**BRIEF**
From the data below, return only the lines from the one with "camera: 25 degrees right, 0 degrees up" through the one with "(322, 324) = (592, 567): red", exact and inclusive, with pictures left out.

**SOURCE INFORMATION**
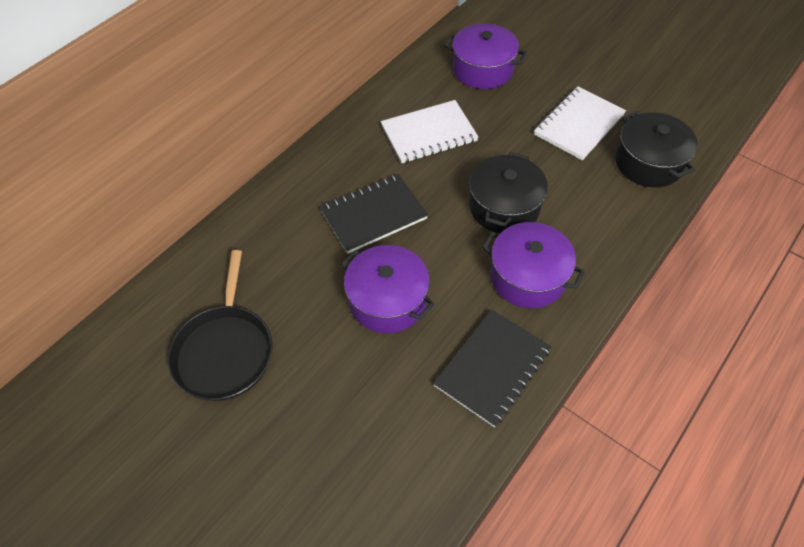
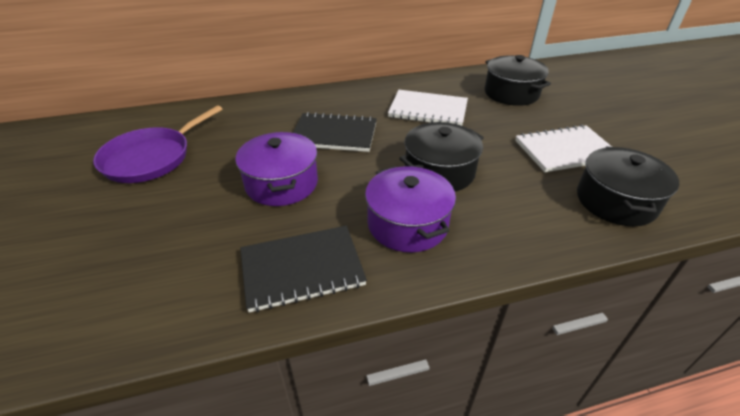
camera: 35 degrees right, 15 degrees down
(225, 351) = (151, 158): black pan -> purple pan
(483, 69) = (511, 93): purple pot -> black pot

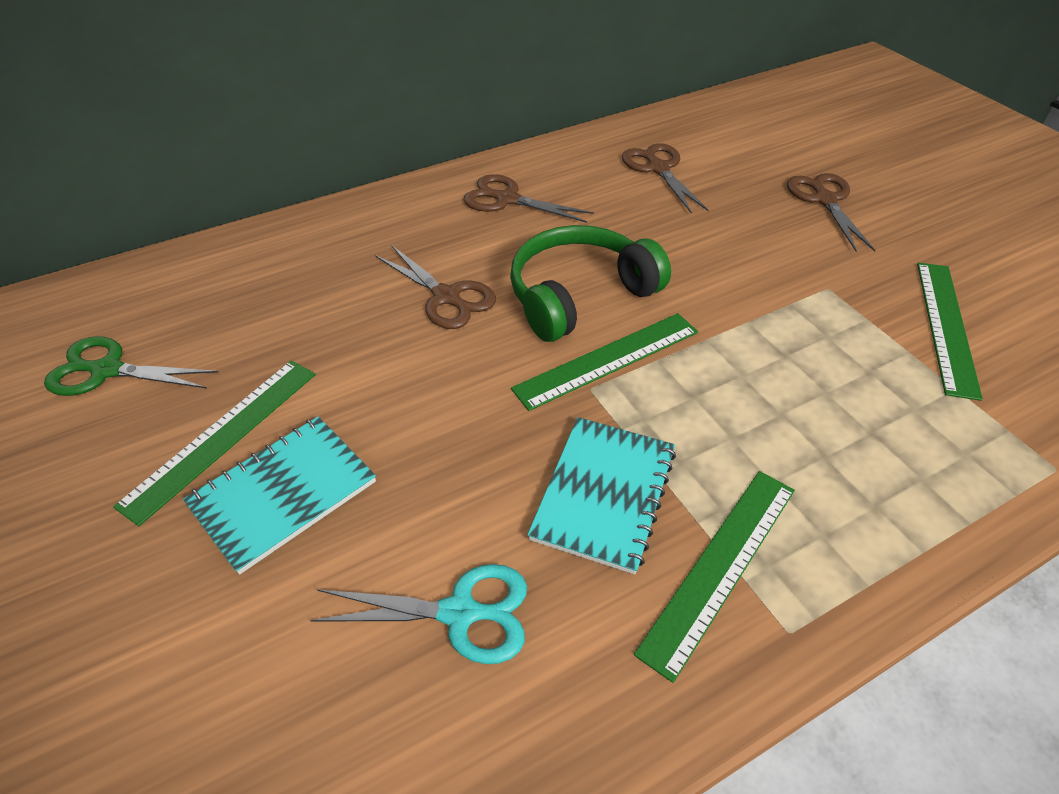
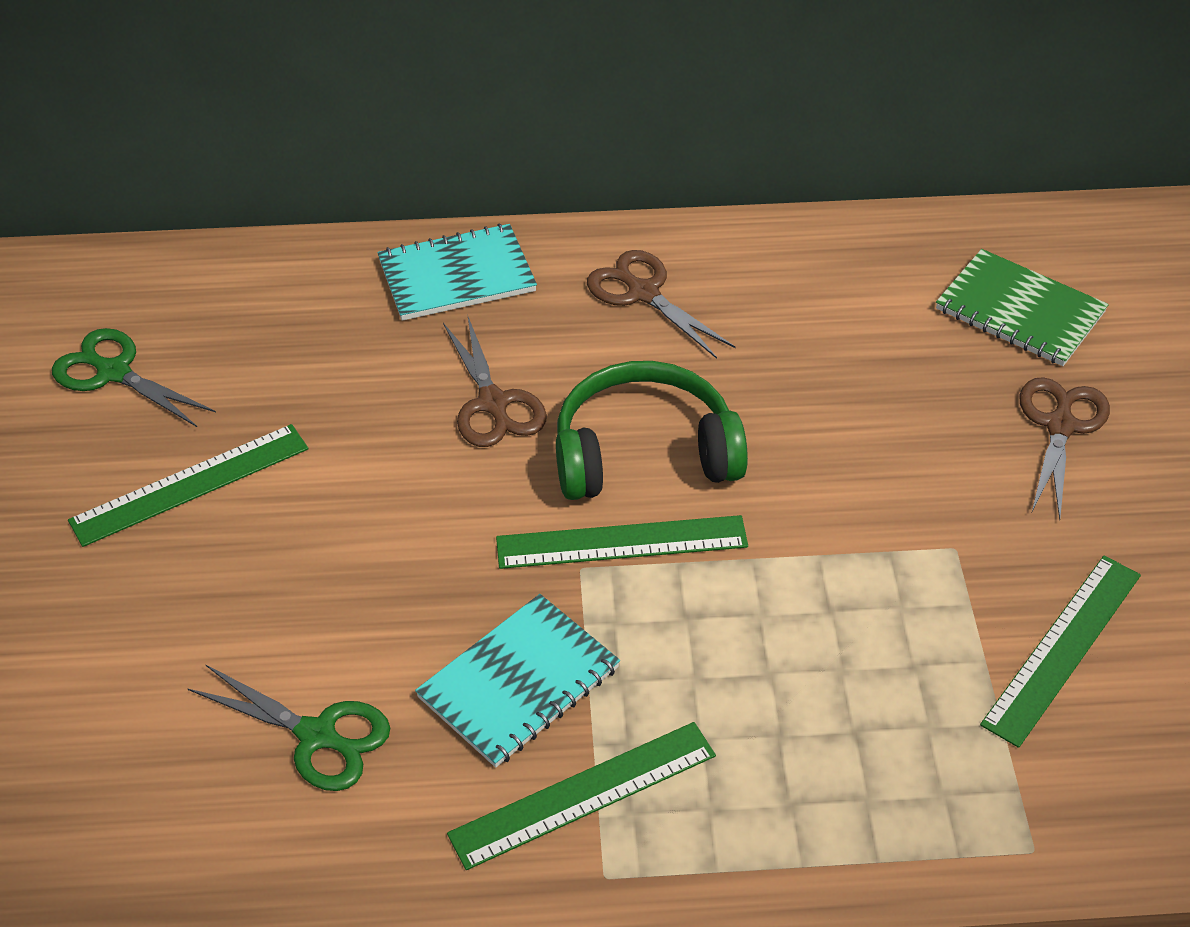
camera: 25 degrees right, 0 degrees up
(283, 493) = (219, 564): turquoise notebook -> turquoise notebook (457, 276)
(459, 613) = (317, 735): turquoise scissors -> green scissors
(658, 169) = (869, 307): brown scissors -> none
(747, 147) = (1020, 311): none -> green notebook

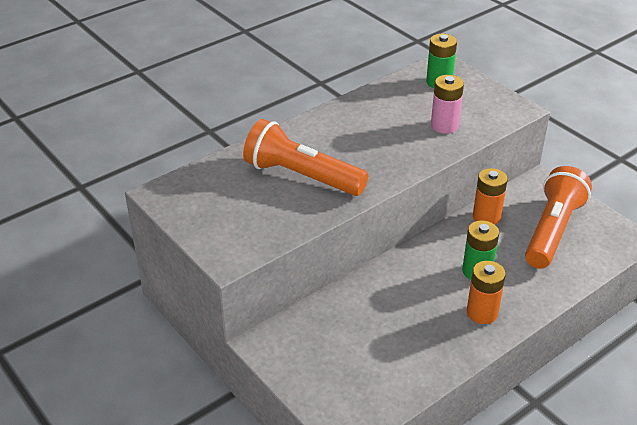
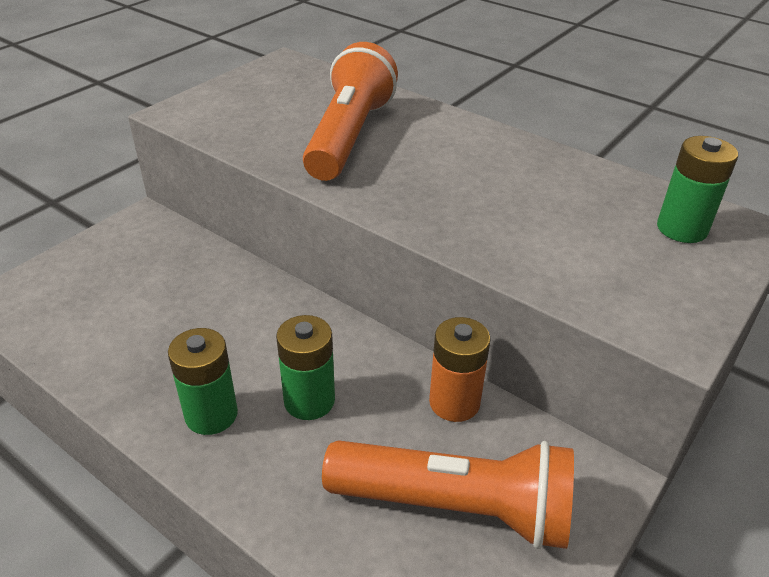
camera: 75 degrees right, 0 degrees up
(444, 125) = (549, 245): pink battery -> none
(482, 313) = (211, 414): orange battery -> green battery

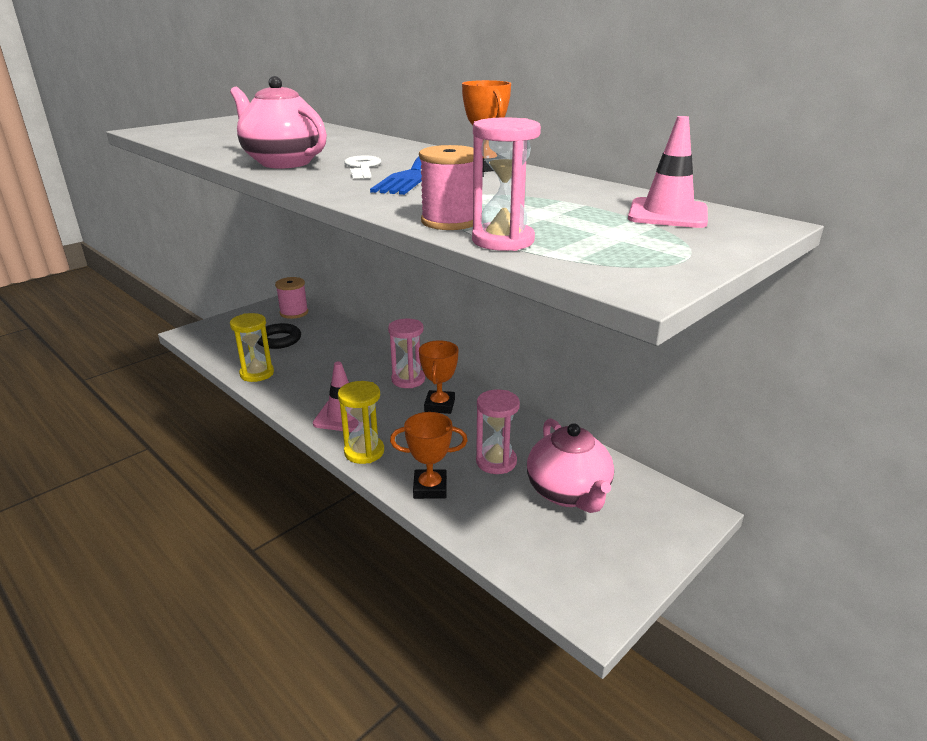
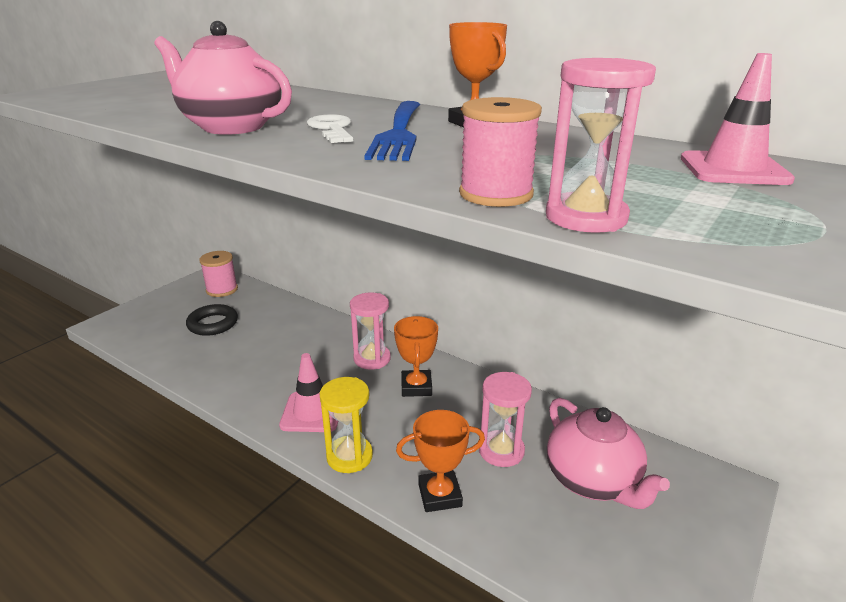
camera: 10 degrees left, 0 degrees up
(257, 373) = (197, 368): yellow hourglass -> none

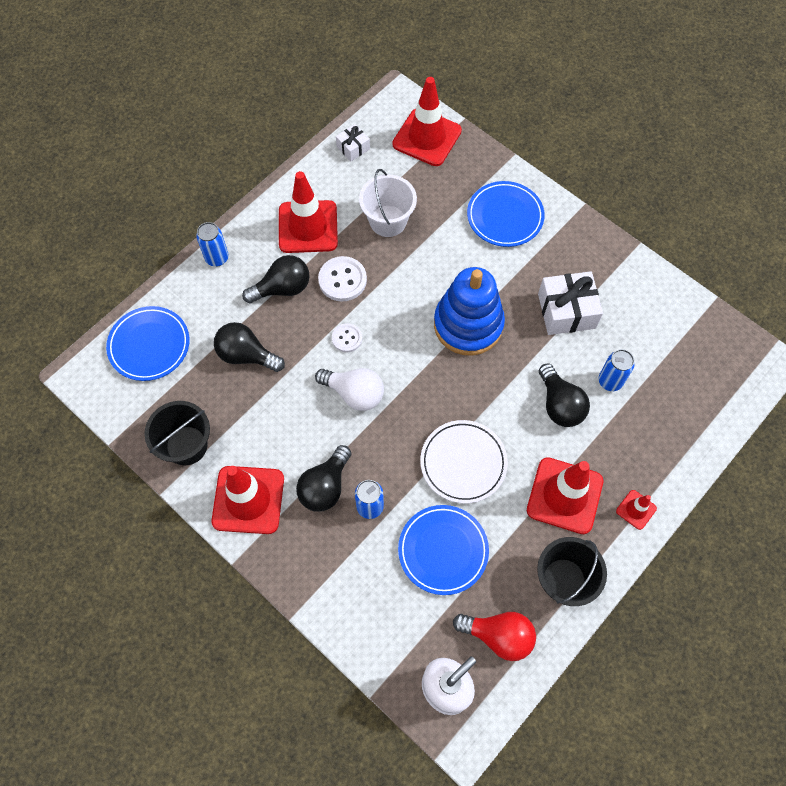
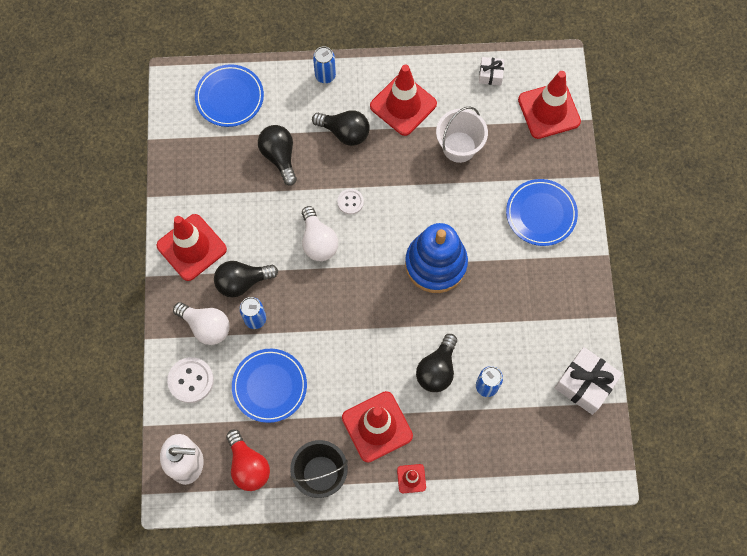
camera: 45 degrees right, 5 degrees up
(186, 445) = (190, 181): black bucket -> none
(334, 554) = (206, 327): none -> white light bulb
(342, 280) = (387, 161): white button -> white button (191, 380)
(463, 463) = (337, 347): white plate -> none
(566, 311) = (510, 315): white gift -> white gift (585, 384)

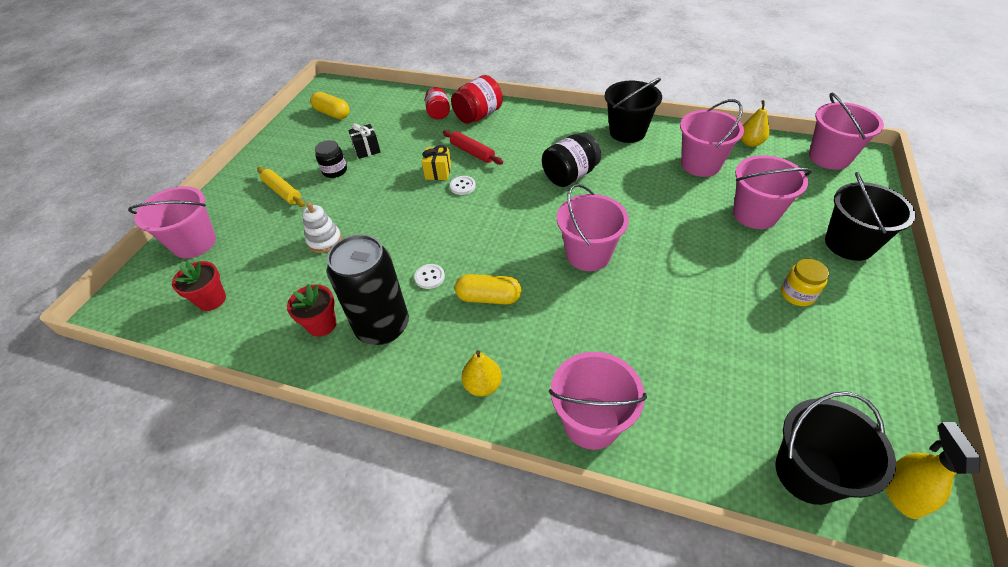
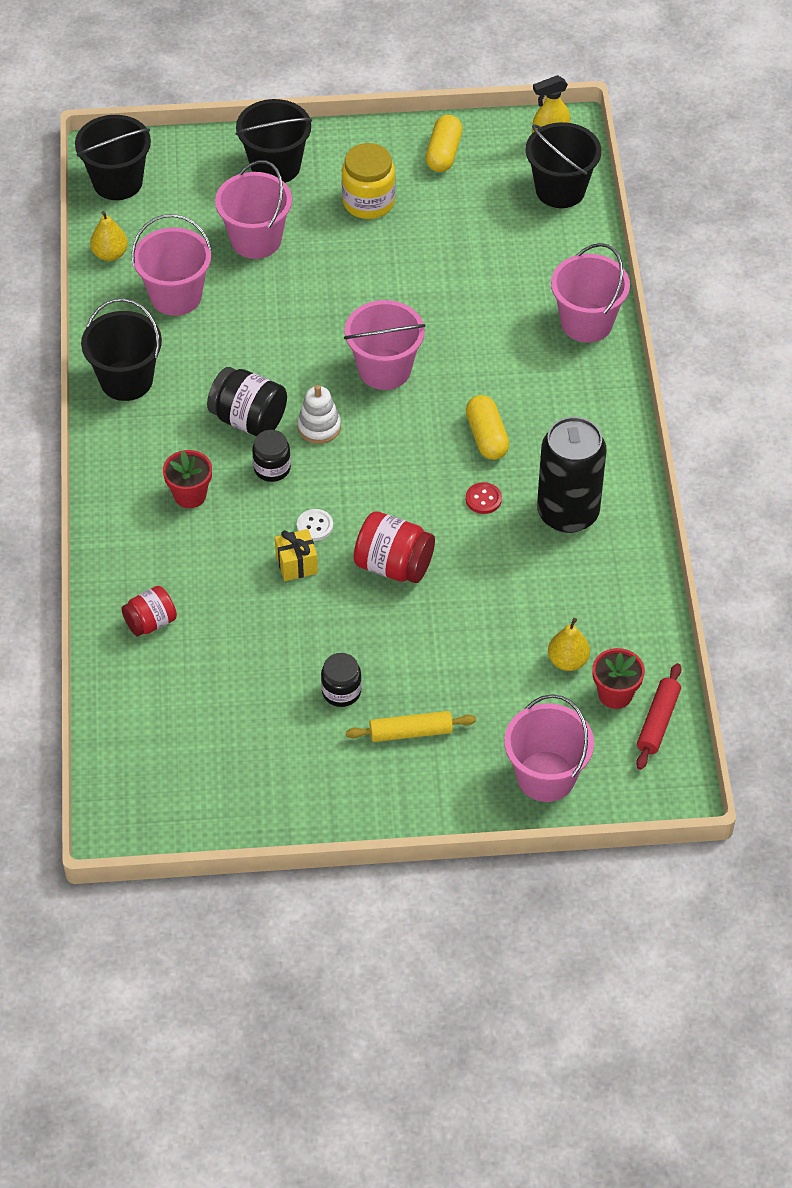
camera: 115 degrees left, 5 degrees up
(282, 192) = (411, 732): yellow rolling pin -> yellow rolling pin turned 60 degrees clockwise
(322, 324) = (592, 567): red flower pot -> red flower pot (190, 495)
(324, 240) = (476, 630): white stacking toy -> white stacking toy (319, 427)
(332, 113) = (200, 773): yellow capsule -> yellow capsule (443, 153)
(367, 150) = (278, 675): black gift -> none
(429, 277) = (483, 499): white button -> red button
(472, 152) = (237, 541): red rolling pin -> red rolling pin (658, 721)
(478, 116) = (141, 567): red jar -> red jar (393, 565)
(482, 385) = (591, 407): yellow pear -> yellow pear (567, 661)
(521, 177) = (272, 468): none -> black jar
(797, 294) = (368, 202): yellow jar -> yellow jar, size x1.53
(829, 157) = (117, 182): pink bucket -> black bucket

**RESPONSE TO THIS EXERCISE**
camera: 25 degrees right, 0 degrees up
(283, 493) = (219, 564): turquoise notebook -> turquoise notebook (457, 276)
(459, 613) = (317, 735): turquoise scissors -> green scissors
(658, 169) = (869, 307): brown scissors -> none
(747, 147) = (1020, 311): none -> green notebook

camera: 75 degrees right, 0 degrees up
(444, 125) = (549, 245): pink battery -> none
(482, 313) = (211, 414): orange battery -> green battery

camera: 10 degrees left, 0 degrees up
(257, 373) = (197, 368): yellow hourglass -> none

camera: 45 degrees right, 5 degrees up
(186, 445) = (190, 181): black bucket -> none
(334, 554) = (206, 327): none -> white light bulb
(342, 280) = (387, 161): white button -> white button (191, 380)
(463, 463) = (337, 347): white plate -> none
(566, 311) = (510, 315): white gift -> white gift (585, 384)

camera: 115 degrees left, 5 degrees up
(282, 192) = (411, 732): yellow rolling pin -> yellow rolling pin turned 60 degrees clockwise
(322, 324) = (592, 567): red flower pot -> red flower pot (190, 495)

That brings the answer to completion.